*** Opening Dataset content ***

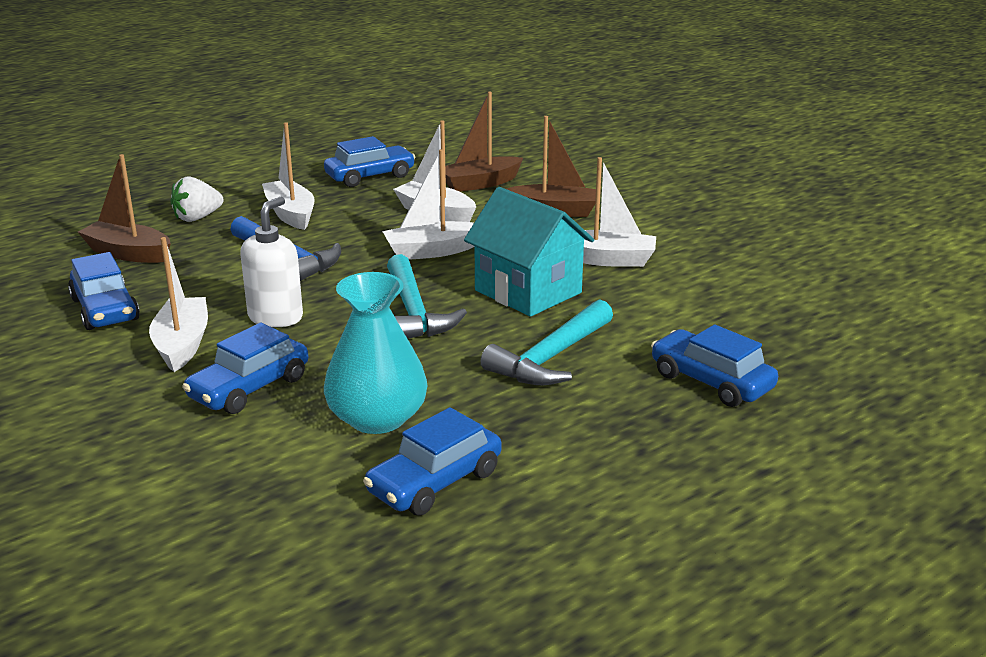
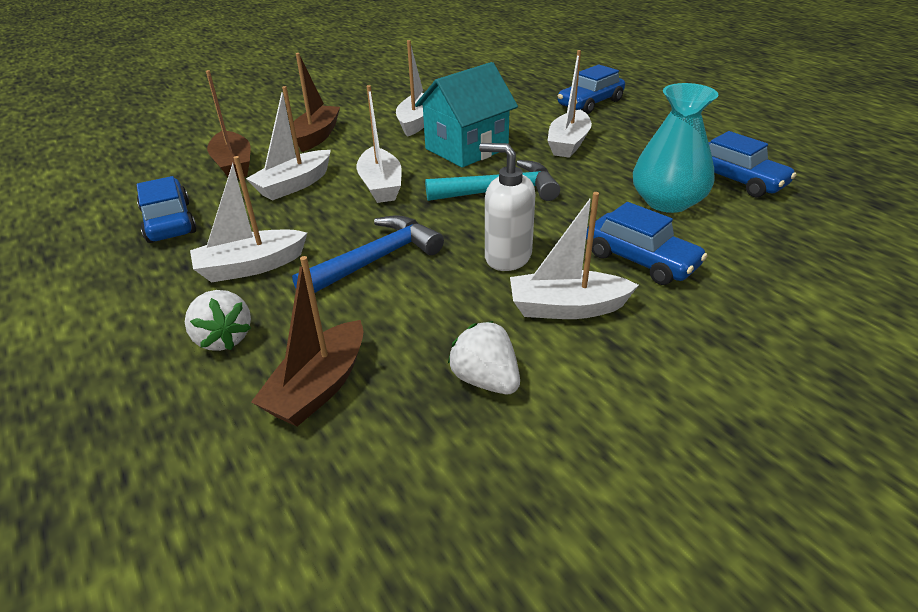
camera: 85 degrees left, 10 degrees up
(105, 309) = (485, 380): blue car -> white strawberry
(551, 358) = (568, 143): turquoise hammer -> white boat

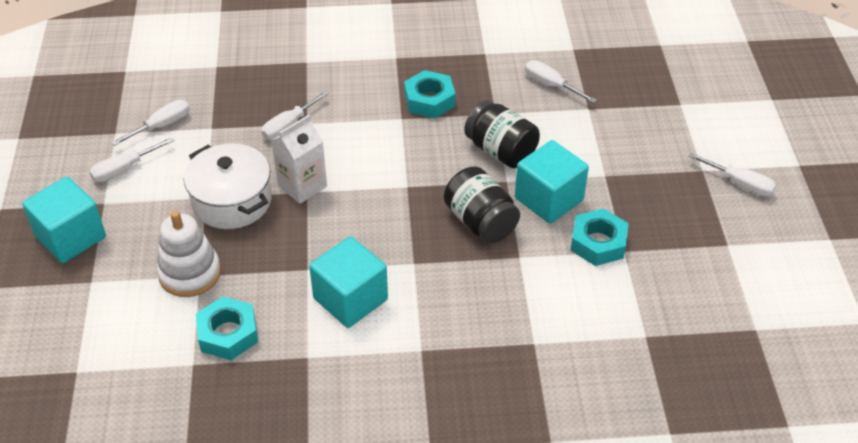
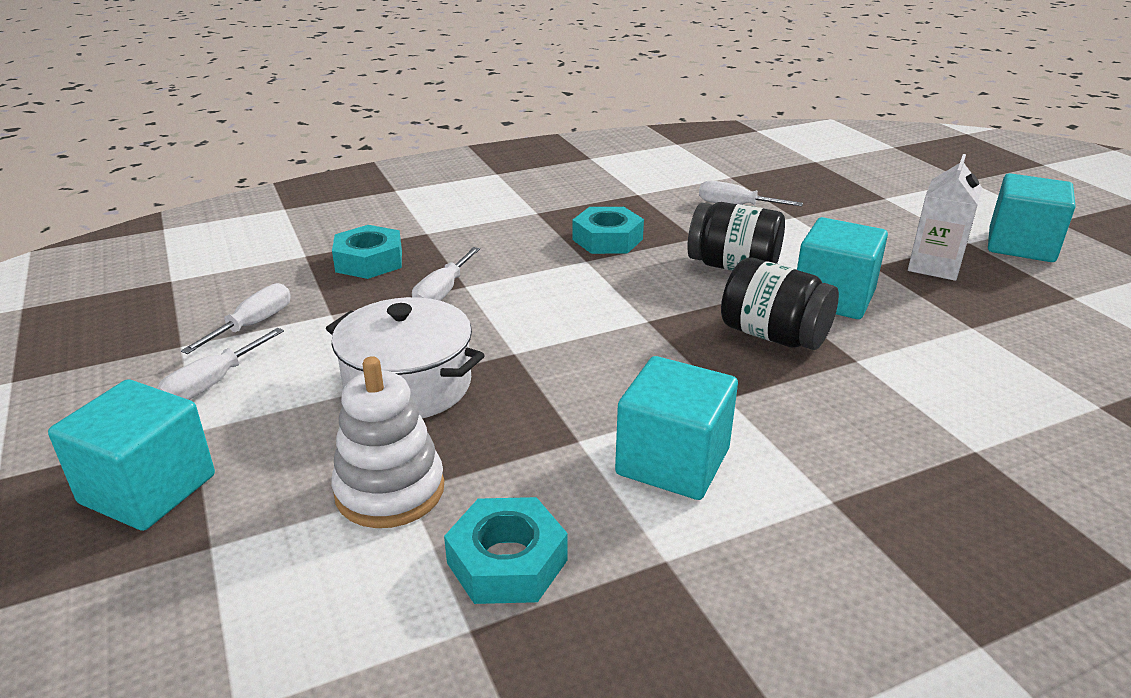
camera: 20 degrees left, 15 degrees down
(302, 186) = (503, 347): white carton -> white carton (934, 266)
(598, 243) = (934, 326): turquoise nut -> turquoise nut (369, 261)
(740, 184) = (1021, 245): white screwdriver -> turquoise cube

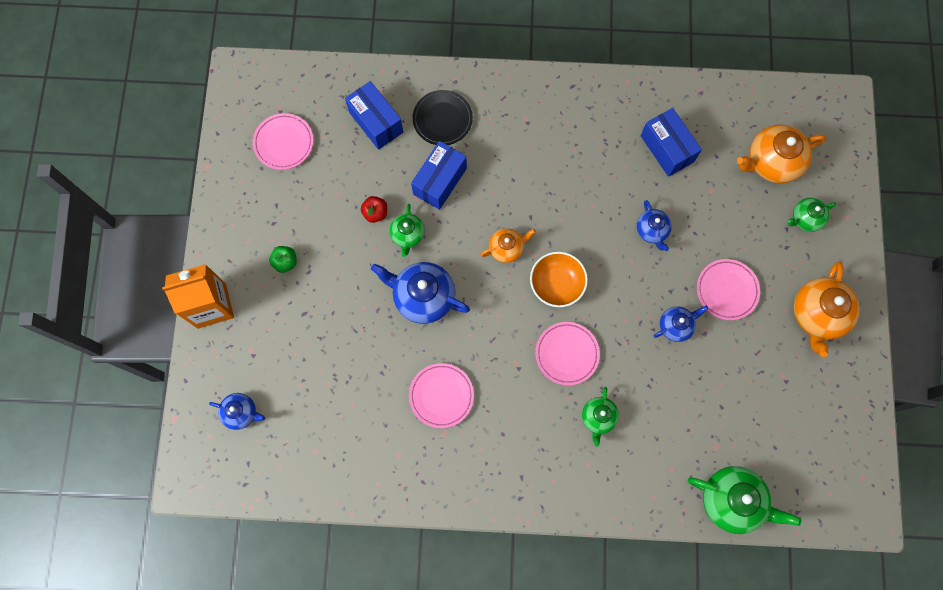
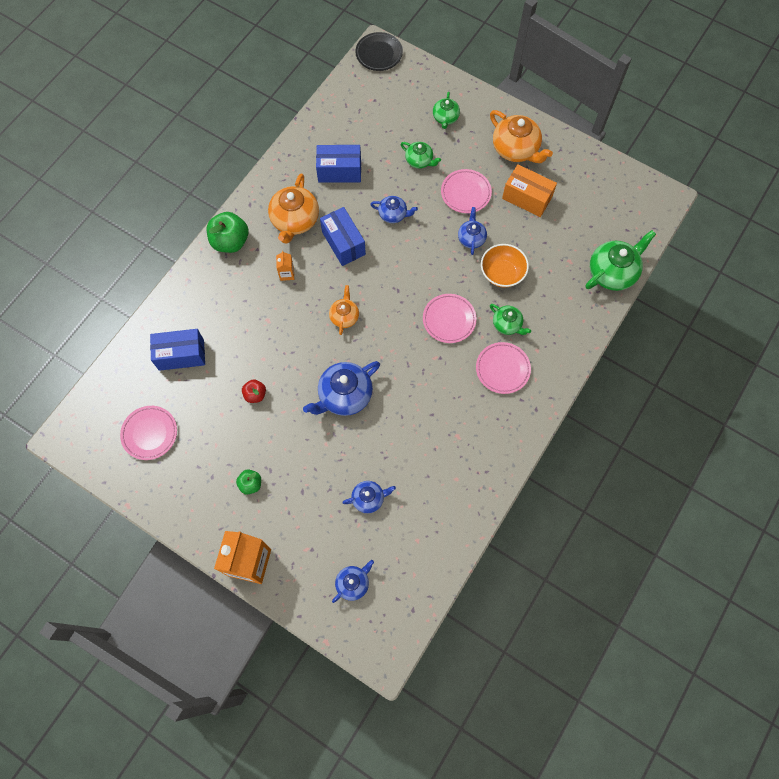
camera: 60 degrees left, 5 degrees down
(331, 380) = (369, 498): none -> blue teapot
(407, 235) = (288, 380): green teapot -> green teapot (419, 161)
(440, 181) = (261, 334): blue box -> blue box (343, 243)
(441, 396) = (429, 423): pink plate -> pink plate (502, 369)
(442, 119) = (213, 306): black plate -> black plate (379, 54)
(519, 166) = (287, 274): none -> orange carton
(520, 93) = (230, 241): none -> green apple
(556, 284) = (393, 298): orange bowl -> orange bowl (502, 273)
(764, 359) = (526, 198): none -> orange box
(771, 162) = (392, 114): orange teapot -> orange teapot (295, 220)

*** Closing Dataset content ***

Wherever the listing shows a picture, omit it and output the rest exactly as given.

> Solution to the problem:
camera: 85 degrees left, 10 degrees up
(105, 309) = (485, 380): blue car -> white strawberry
(551, 358) = (568, 143): turquoise hammer -> white boat

camera: 20 degrees left, 15 degrees down
(302, 186) = (503, 347): white carton -> white carton (934, 266)
(598, 243) = (934, 326): turquoise nut -> turquoise nut (369, 261)
(740, 184) = (1021, 245): white screwdriver -> turquoise cube

camera: 60 degrees left, 5 degrees down
(331, 380) = (369, 498): none -> blue teapot
(407, 235) = (288, 380): green teapot -> green teapot (419, 161)
(440, 181) = (261, 334): blue box -> blue box (343, 243)
(441, 396) = (429, 423): pink plate -> pink plate (502, 369)
(442, 119) = (213, 306): black plate -> black plate (379, 54)
(519, 166) = (287, 274): none -> orange carton
(520, 93) = (230, 241): none -> green apple
(556, 284) = (393, 298): orange bowl -> orange bowl (502, 273)
(764, 359) = (526, 198): none -> orange box
(771, 162) = (392, 114): orange teapot -> orange teapot (295, 220)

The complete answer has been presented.